● WHAT THIS TASK INVOLVES
Output, exactly and with no pictures, the line that contains "- repainted: teddy" and every line that comes after it in the data below, the last one included.
━━━━
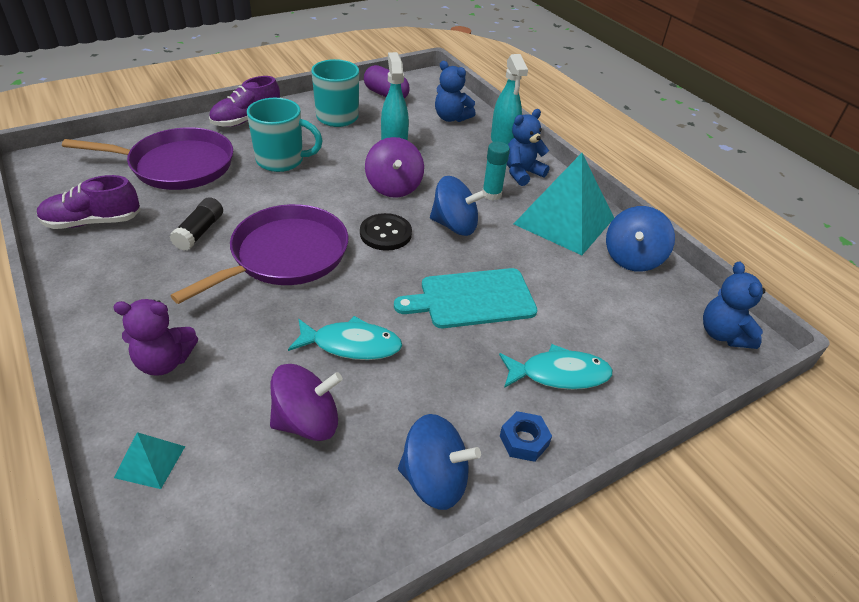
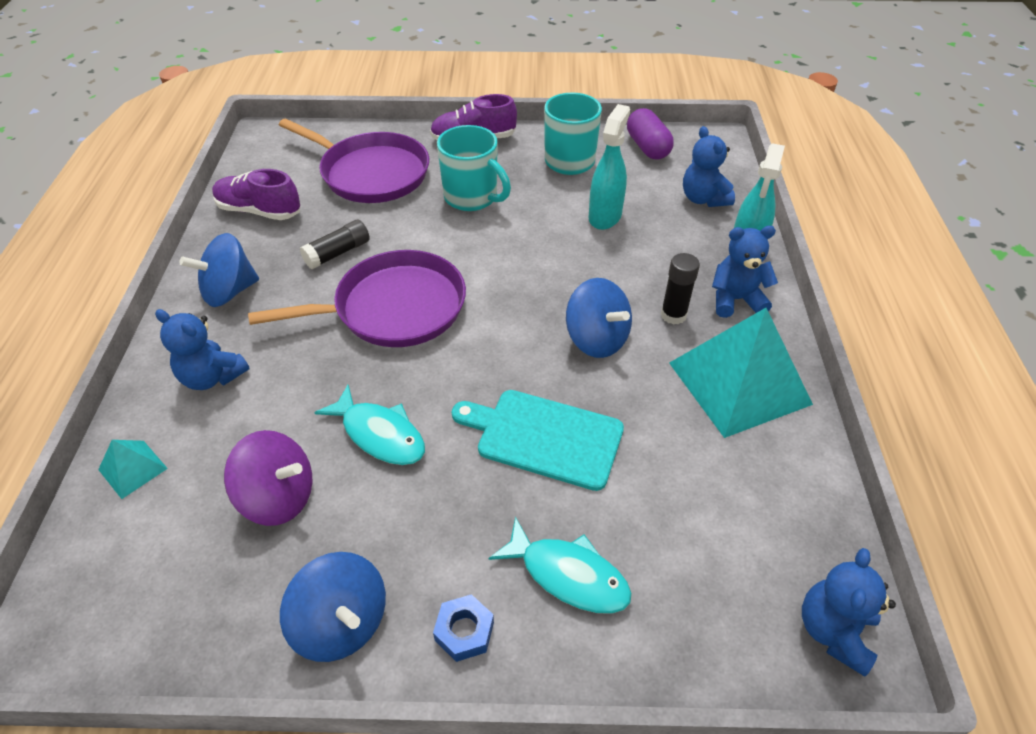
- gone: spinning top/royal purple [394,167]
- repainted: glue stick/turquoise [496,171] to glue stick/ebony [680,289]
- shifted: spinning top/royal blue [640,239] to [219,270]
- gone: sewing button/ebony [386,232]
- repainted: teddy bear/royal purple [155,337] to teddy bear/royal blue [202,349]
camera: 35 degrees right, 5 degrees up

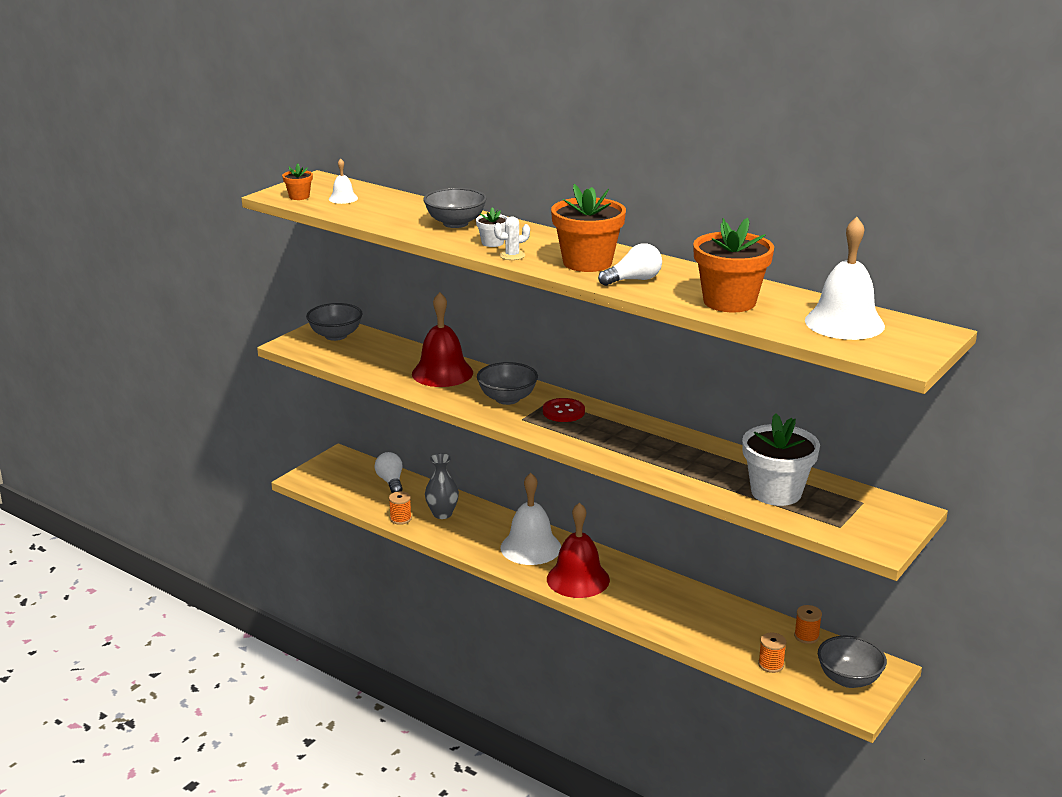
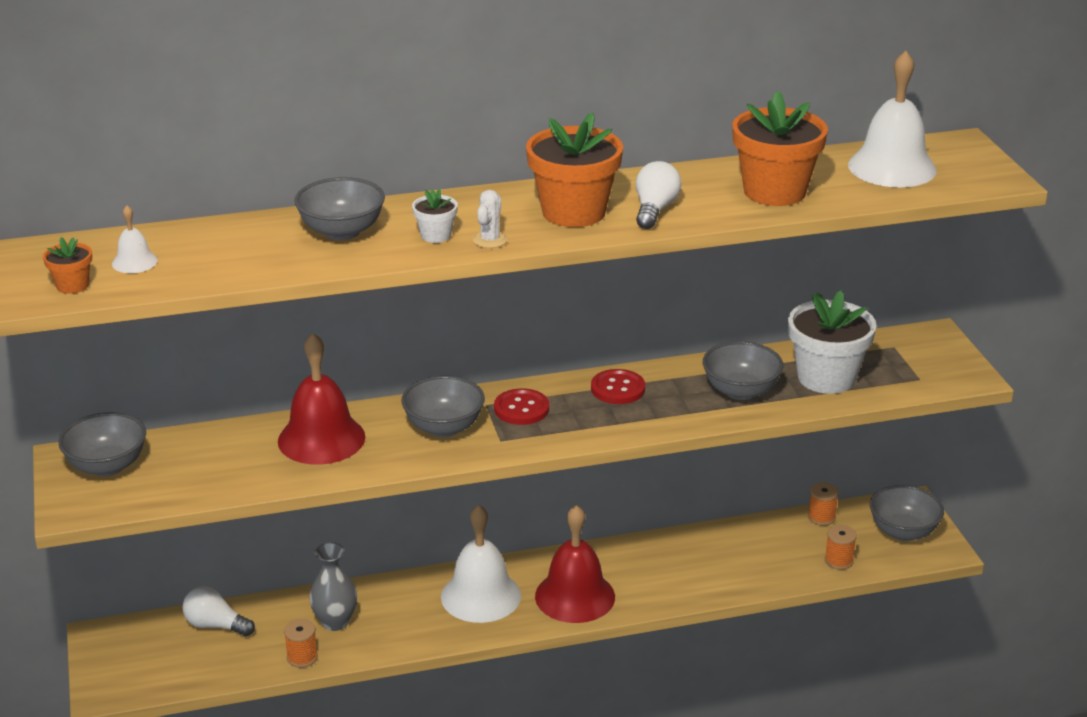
- new: deep dish/grey [743,370]
- new: sewing button/red [618,386]
camera: 50 degrees left, 5 degrees up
━━━━
● OUTPUT OF THE EXERCISE
- repainted: teddy bear/royal purple [155,337] to teddy bear/royal blue [202,349]
camera: 35 degrees right, 5 degrees up

- new: deep dish/grey [743,370]
- new: sewing button/red [618,386]
camera: 50 degrees left, 5 degrees up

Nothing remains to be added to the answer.